---- DATA FOR PROCESSING
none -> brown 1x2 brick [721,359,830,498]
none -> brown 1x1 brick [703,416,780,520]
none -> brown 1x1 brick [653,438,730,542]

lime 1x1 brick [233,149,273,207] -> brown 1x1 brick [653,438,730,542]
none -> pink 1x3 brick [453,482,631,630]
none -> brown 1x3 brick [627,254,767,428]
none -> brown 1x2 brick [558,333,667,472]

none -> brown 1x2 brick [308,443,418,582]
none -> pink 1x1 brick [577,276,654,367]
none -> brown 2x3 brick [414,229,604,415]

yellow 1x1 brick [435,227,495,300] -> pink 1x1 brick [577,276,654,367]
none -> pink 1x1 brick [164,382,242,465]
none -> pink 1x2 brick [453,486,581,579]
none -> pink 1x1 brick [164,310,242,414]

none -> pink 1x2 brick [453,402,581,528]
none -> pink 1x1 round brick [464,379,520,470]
--------
Please output the full listing one more time, exactly.

EXERCISE SOLUTION:
none -> brown 1x2 brick [721,359,830,498]
none -> brown 1x1 brick [703,416,780,520]
none -> brown 1x1 brick [653,438,730,542]

lime 1x1 brick [233,149,273,207] -> brown 1x1 brick [653,438,730,542]
none -> pink 1x3 brick [453,482,631,630]
none -> brown 1x3 brick [627,254,767,428]
none -> brown 1x2 brick [558,333,667,472]

none -> brown 1x2 brick [308,443,418,582]
none -> pink 1x1 brick [577,276,654,367]
none -> brown 2x3 brick [414,229,604,415]

yellow 1x1 brick [435,227,495,300] -> pink 1x1 brick [577,276,654,367]
none -> pink 1x1 brick [164,382,242,465]
none -> pink 1x2 brick [453,486,581,579]
none -> pink 1x1 brick [164,310,242,414]

none -> pink 1x2 brick [453,402,581,528]
none -> pink 1x1 round brick [464,379,520,470]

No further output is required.